━━ Records for the task
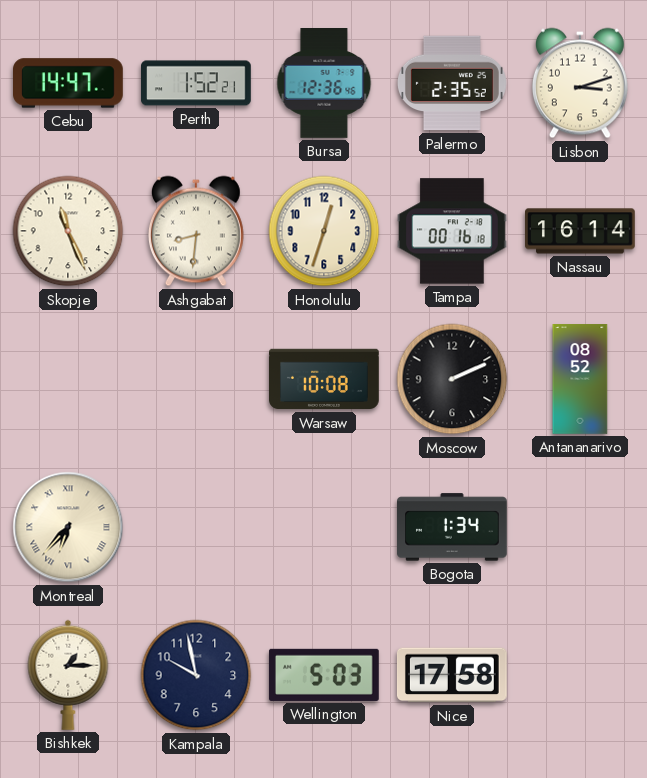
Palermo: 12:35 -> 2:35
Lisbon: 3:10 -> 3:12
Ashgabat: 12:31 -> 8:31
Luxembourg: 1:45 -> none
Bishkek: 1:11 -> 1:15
━━━━
━━ Records for the task
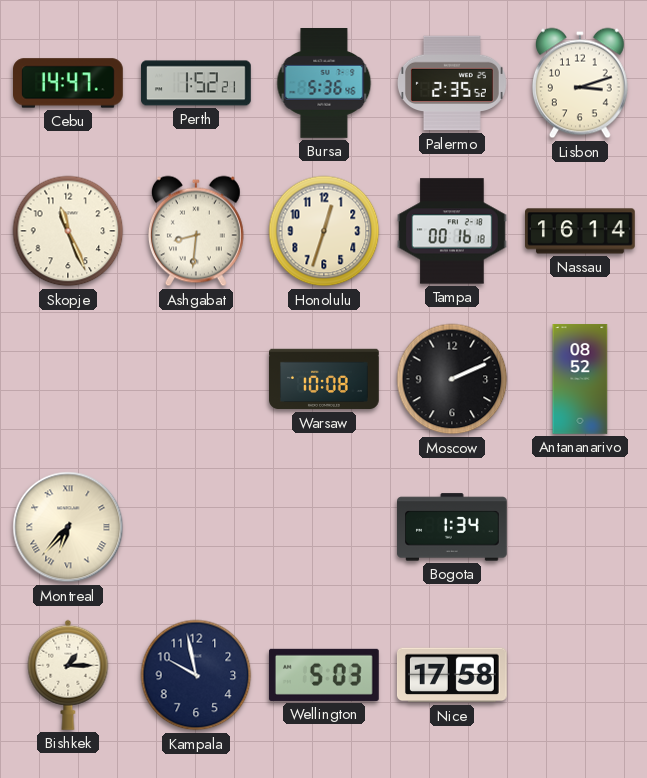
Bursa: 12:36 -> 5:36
━━━━
━━ Records for the task
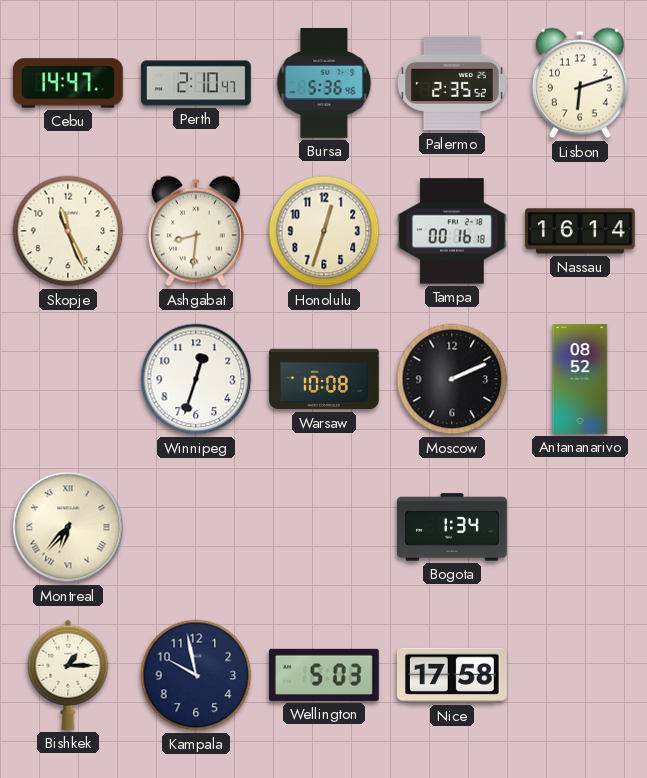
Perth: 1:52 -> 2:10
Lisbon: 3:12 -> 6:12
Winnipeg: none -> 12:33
━━━━
Count the lines in the material above that contain the string "none", treating uppercase and lowercase as different, and give only the number.

● **Full solution**: 2